Task description:
Quote the records beneath, complete and exact. Leave out images.

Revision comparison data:
◆ ◆ ◆
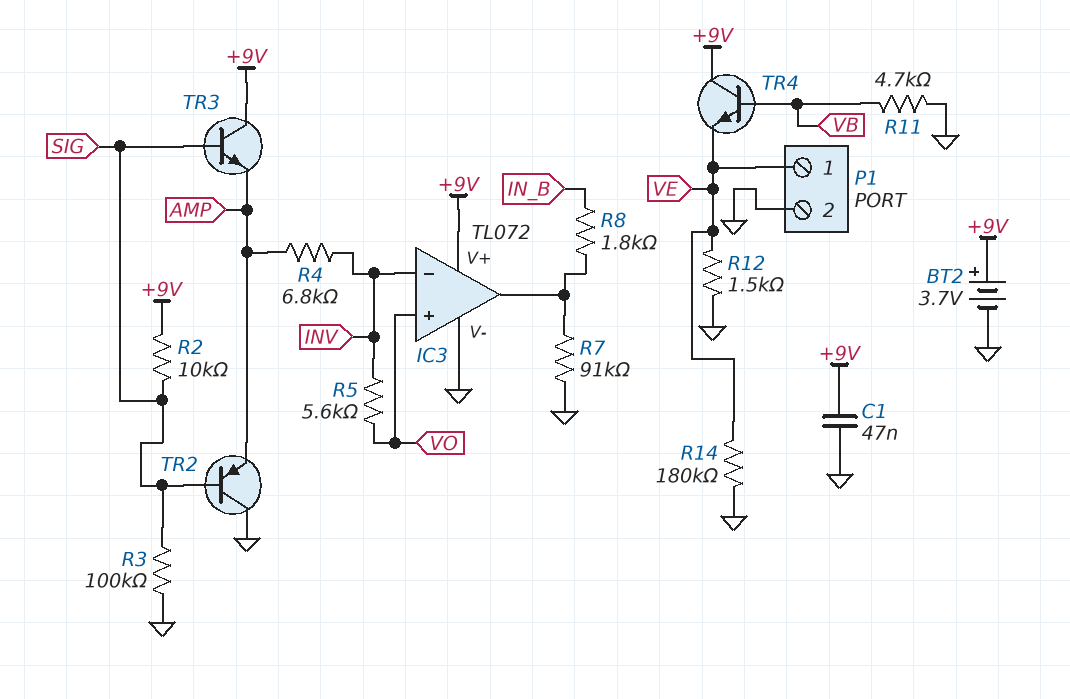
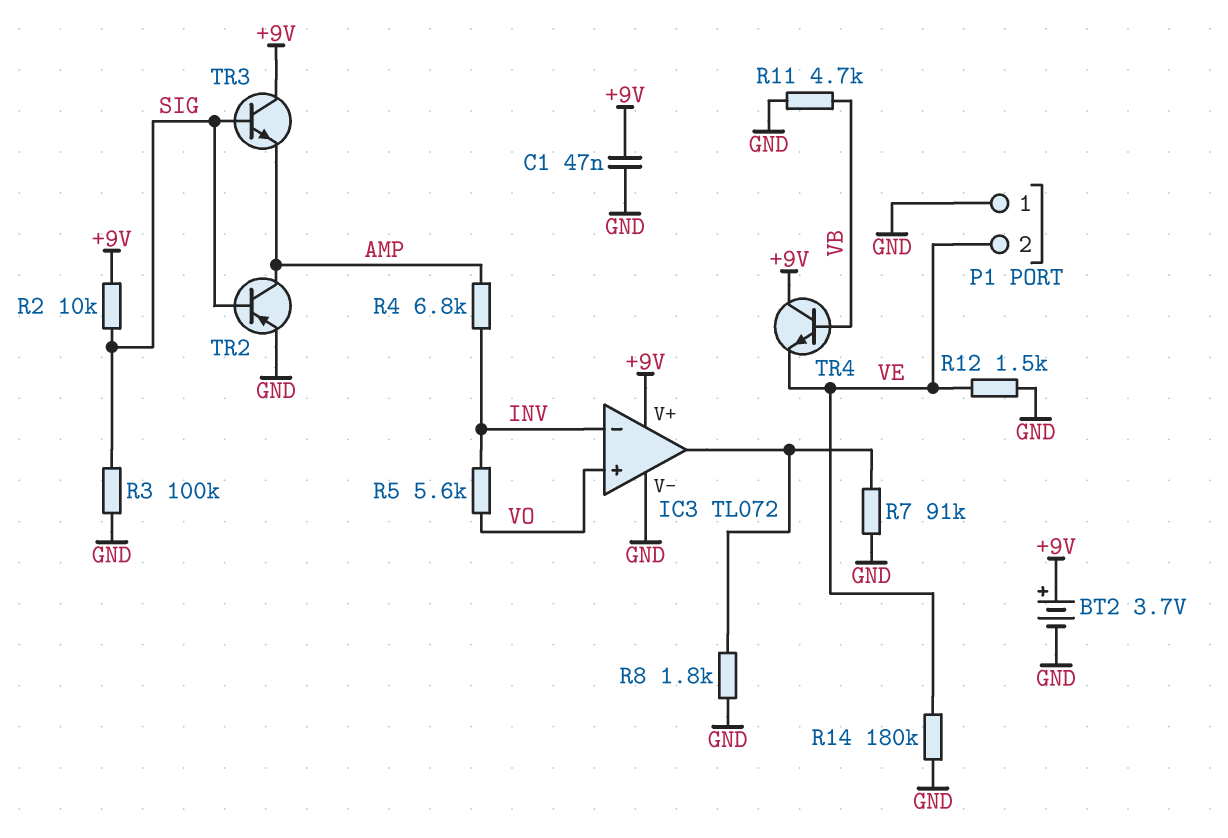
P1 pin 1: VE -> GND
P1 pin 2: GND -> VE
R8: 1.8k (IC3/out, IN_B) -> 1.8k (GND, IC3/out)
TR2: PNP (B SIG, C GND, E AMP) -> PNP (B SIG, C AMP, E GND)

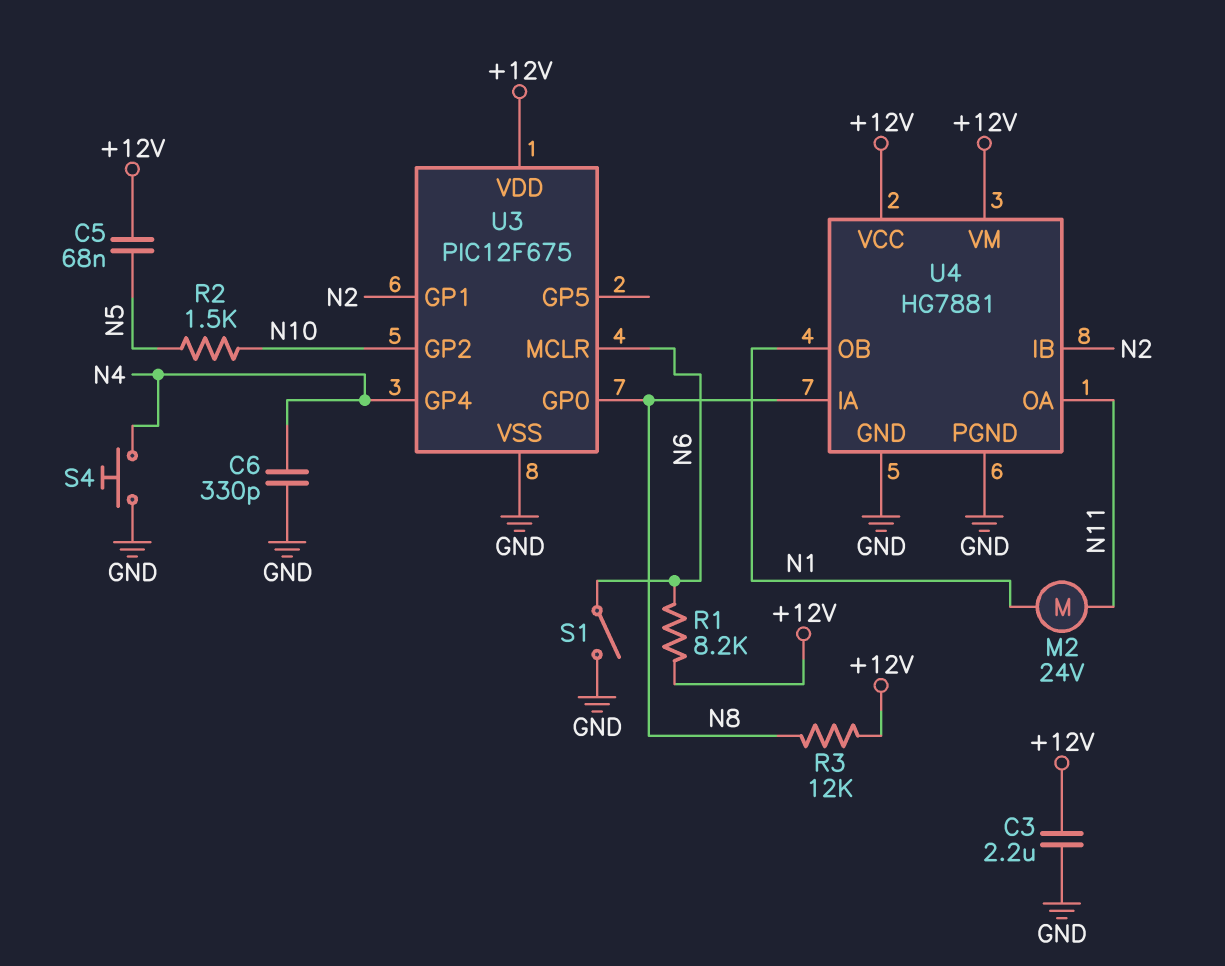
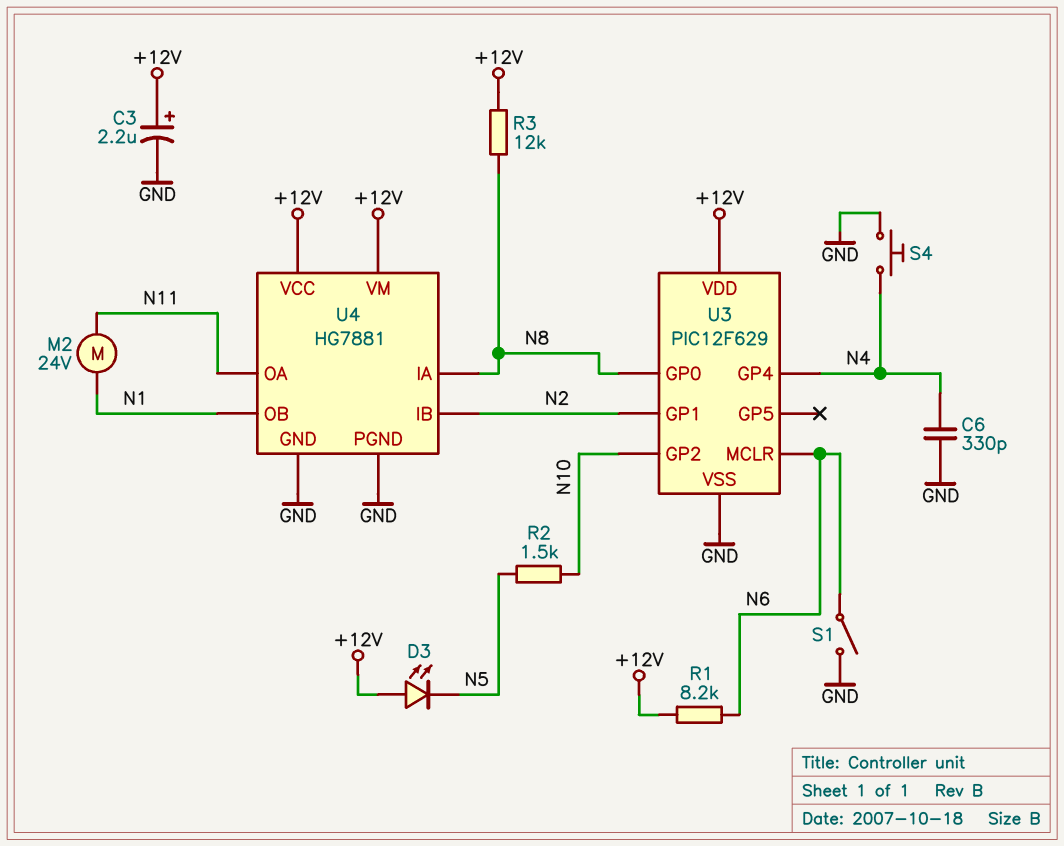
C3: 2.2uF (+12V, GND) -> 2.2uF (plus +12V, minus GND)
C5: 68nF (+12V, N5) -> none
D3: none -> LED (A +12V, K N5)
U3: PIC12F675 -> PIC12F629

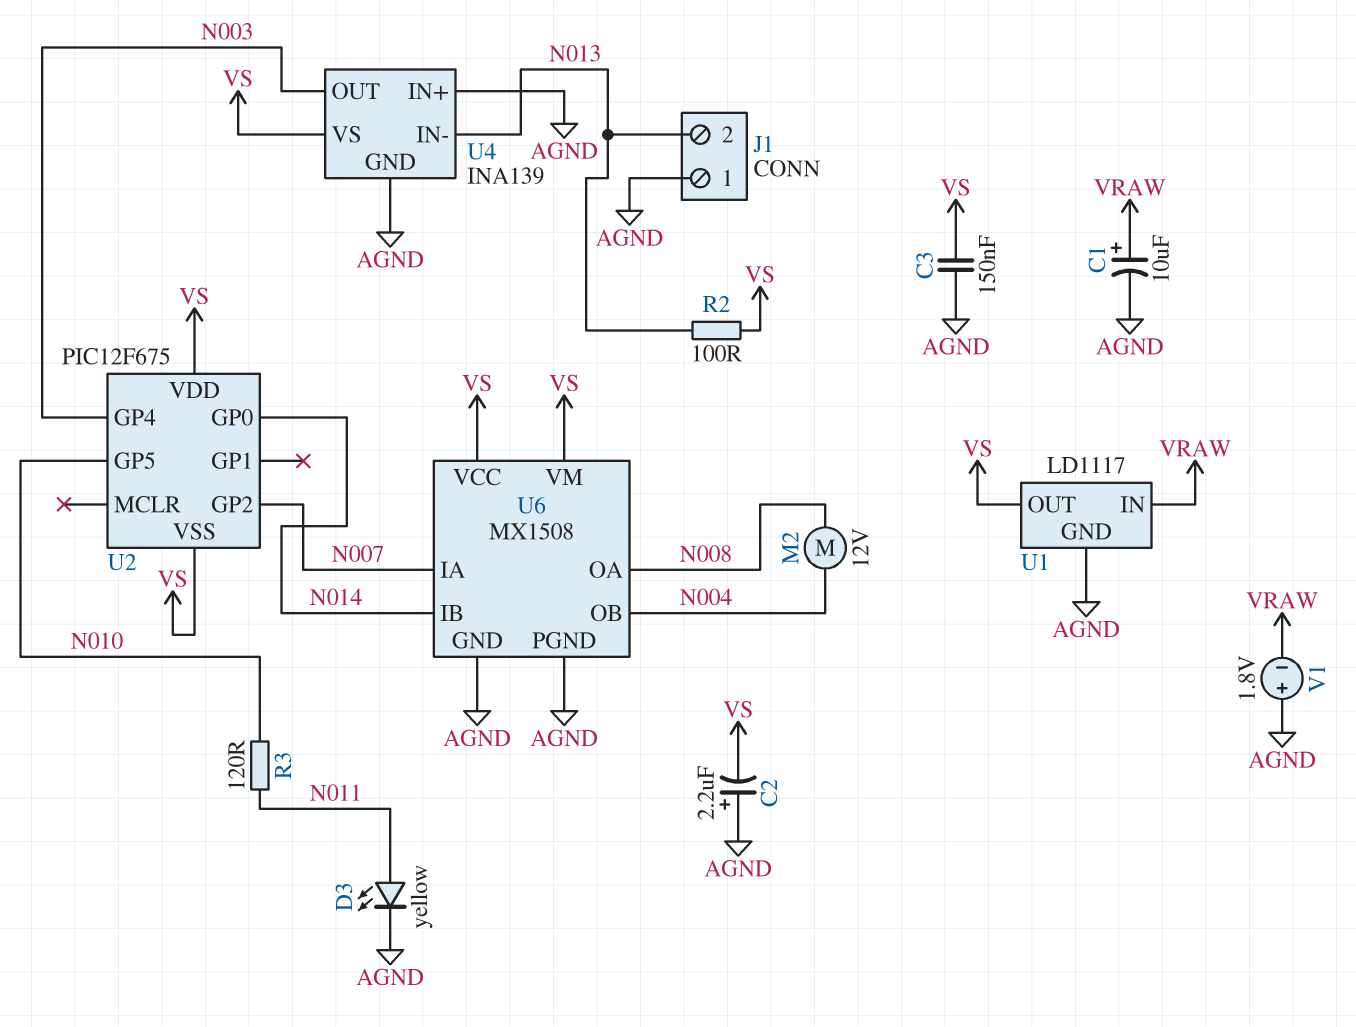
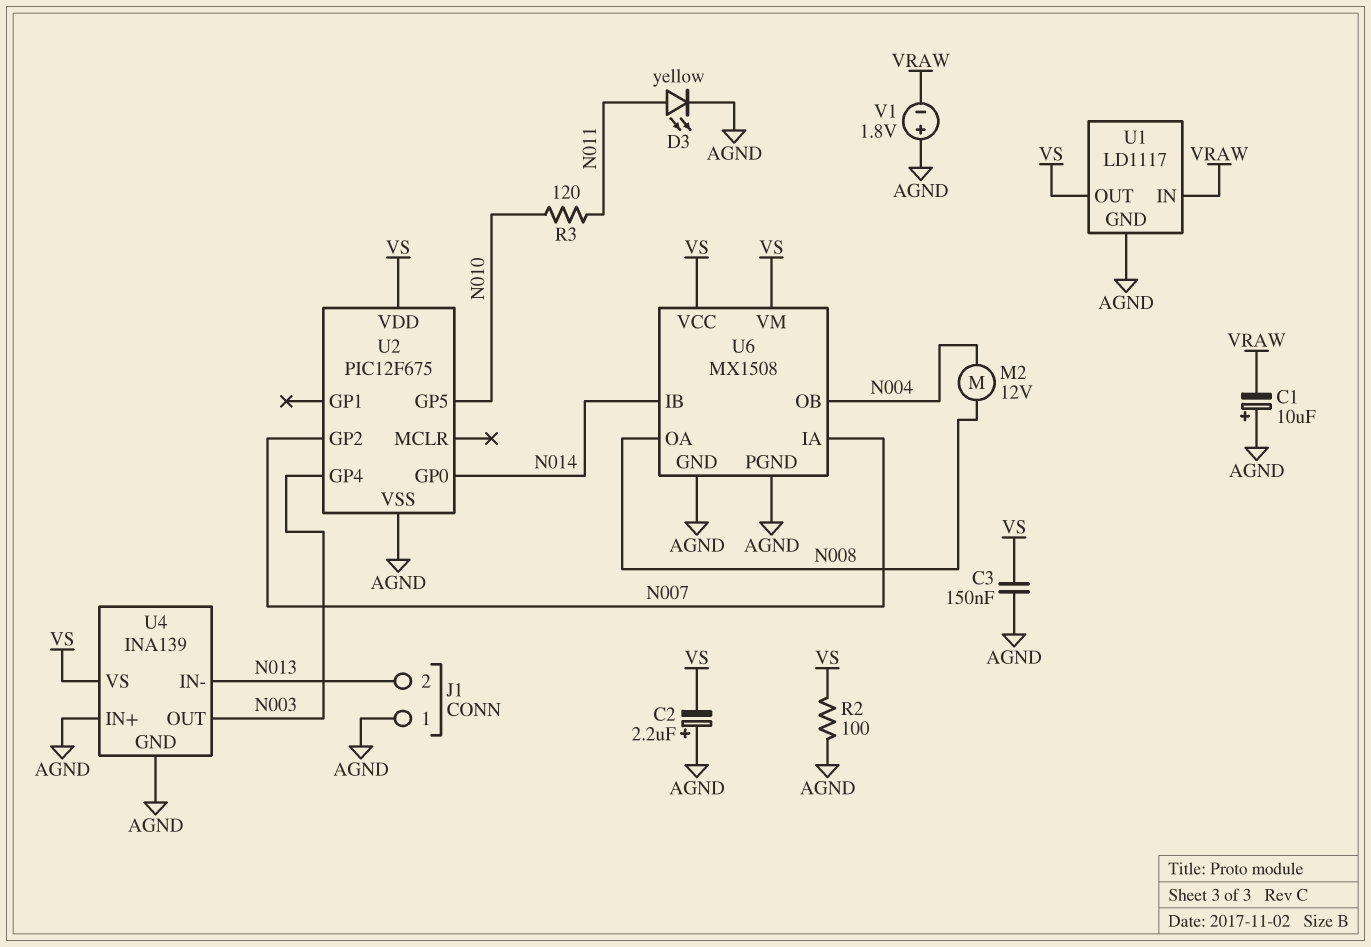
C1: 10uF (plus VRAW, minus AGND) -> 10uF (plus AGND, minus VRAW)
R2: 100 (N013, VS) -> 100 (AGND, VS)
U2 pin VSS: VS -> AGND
◆ ◆ ◆
Result of this task:
P1 pin 1: VE -> GND
P1 pin 2: GND -> VE
R8: 1.8k (IC3/out, IN_B) -> 1.8k (GND, IC3/out)
TR2: PNP (B SIG, C GND, E AMP) -> PNP (B SIG, C AMP, E GND)

C3: 2.2uF (+12V, GND) -> 2.2uF (plus +12V, minus GND)
C5: 68nF (+12V, N5) -> none
D3: none -> LED (A +12V, K N5)
U3: PIC12F675 -> PIC12F629

C1: 10uF (plus VRAW, minus AGND) -> 10uF (plus AGND, minus VRAW)
R2: 100 (N013, VS) -> 100 (AGND, VS)
U2 pin VSS: VS -> AGND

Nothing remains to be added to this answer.